Copy out, unchanged, every line from the start of the records to the line that contains "SW1: switch (GND, IC1/RST)", and stop there.

** Opening Excerpted records block **

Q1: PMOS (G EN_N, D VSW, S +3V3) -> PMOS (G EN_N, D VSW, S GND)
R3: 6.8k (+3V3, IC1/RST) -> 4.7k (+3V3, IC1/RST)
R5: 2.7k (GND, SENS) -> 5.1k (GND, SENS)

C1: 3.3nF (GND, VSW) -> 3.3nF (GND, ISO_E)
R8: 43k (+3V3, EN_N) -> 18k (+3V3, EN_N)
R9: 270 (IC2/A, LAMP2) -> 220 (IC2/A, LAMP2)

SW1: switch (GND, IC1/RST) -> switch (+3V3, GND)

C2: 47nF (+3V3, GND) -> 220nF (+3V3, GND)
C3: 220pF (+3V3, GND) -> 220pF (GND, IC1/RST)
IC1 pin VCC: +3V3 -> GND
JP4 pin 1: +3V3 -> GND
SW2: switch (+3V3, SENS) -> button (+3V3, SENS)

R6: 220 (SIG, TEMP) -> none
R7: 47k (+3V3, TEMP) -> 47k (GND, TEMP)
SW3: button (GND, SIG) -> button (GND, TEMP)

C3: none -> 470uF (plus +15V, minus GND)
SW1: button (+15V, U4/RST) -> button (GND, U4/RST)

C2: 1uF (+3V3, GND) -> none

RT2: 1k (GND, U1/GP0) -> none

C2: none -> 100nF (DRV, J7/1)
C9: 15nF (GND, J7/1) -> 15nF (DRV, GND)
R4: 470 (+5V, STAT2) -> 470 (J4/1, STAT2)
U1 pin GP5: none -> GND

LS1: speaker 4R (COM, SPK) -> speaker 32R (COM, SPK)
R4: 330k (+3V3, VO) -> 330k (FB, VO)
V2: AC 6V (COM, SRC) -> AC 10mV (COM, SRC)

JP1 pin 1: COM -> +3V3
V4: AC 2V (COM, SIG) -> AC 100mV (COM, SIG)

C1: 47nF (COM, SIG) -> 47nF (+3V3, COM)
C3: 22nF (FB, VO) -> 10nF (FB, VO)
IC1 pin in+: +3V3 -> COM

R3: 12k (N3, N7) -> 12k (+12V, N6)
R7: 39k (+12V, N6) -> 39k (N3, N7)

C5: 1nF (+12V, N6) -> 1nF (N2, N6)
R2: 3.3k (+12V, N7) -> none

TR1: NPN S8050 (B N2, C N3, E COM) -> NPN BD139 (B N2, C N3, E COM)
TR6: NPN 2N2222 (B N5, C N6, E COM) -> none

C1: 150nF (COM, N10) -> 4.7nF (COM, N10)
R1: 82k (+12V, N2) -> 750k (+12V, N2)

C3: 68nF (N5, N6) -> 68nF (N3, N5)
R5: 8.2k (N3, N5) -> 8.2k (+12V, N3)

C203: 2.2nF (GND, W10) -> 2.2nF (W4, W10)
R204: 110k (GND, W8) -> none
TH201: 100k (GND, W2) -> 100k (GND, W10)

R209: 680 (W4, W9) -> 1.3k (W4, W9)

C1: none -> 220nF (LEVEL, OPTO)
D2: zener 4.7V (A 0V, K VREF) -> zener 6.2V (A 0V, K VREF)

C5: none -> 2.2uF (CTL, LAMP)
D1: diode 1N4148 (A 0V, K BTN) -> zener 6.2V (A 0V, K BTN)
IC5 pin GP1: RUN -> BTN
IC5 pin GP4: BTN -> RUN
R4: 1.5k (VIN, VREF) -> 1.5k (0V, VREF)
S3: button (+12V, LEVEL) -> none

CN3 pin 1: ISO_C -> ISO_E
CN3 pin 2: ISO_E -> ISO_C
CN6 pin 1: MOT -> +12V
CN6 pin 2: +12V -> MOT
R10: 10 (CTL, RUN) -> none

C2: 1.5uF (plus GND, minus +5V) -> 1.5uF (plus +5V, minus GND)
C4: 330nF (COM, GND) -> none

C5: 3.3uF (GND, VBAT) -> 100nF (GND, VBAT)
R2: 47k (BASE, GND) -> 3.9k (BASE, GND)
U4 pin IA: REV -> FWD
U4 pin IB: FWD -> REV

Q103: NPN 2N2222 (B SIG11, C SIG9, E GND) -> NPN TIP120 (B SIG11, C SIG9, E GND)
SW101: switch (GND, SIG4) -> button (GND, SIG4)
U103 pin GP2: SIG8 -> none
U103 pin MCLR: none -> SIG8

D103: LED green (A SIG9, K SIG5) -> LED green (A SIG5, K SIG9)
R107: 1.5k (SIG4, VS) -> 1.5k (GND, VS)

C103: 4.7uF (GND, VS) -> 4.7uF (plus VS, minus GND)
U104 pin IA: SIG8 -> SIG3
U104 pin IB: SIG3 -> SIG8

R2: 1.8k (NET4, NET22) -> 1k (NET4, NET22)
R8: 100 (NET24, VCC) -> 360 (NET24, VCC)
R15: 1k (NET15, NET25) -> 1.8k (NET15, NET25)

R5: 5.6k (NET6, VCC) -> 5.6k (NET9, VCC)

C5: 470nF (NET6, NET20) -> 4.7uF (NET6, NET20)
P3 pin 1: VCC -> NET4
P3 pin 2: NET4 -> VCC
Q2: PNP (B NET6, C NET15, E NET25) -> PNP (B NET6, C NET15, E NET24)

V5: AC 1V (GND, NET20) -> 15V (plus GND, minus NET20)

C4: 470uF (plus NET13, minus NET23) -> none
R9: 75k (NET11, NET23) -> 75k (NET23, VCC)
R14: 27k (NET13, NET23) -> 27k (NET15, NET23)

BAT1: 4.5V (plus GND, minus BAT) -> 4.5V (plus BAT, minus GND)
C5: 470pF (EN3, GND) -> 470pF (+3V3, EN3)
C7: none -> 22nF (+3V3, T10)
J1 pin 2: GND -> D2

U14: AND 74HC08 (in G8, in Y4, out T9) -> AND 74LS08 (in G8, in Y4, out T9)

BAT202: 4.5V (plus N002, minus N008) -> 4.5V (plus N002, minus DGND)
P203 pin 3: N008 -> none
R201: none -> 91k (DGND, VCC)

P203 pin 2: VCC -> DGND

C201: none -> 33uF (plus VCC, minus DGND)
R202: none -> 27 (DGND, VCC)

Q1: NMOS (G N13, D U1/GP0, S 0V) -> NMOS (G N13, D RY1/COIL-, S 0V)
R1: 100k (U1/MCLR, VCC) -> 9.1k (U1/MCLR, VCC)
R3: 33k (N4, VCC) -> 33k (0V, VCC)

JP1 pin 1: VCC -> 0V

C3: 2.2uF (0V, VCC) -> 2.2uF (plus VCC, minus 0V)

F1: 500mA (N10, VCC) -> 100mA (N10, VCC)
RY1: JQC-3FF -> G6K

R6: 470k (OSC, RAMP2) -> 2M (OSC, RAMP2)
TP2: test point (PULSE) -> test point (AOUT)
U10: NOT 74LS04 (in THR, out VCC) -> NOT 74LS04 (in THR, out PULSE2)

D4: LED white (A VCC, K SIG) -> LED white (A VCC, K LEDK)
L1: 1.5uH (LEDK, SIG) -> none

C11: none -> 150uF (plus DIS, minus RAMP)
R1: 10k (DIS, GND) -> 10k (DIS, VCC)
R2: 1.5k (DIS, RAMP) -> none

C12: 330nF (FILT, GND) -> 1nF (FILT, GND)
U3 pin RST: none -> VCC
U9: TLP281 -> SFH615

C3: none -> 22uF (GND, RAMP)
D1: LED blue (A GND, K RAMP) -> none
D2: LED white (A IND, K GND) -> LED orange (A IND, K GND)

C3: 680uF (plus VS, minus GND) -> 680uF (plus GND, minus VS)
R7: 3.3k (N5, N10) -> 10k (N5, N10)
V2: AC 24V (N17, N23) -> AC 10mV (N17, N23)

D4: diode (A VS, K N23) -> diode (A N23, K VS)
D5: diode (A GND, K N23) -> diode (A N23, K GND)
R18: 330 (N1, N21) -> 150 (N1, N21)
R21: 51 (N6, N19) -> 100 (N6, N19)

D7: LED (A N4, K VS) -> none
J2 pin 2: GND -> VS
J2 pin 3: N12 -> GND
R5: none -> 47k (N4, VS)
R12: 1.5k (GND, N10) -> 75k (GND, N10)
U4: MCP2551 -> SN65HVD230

** Closing Excerpted records block **

● Your response:
Q1: PMOS (G EN_N, D VSW, S +3V3) -> PMOS (G EN_N, D VSW, S GND)
R3: 6.8k (+3V3, IC1/RST) -> 4.7k (+3V3, IC1/RST)
R5: 2.7k (GND, SENS) -> 5.1k (GND, SENS)

C1: 3.3nF (GND, VSW) -> 3.3nF (GND, ISO_E)
R8: 43k (+3V3, EN_N) -> 18k (+3V3, EN_N)
R9: 270 (IC2/A, LAMP2) -> 220 (IC2/A, LAMP2)

SW1: switch (GND, IC1/RST) -> switch (+3V3, GND)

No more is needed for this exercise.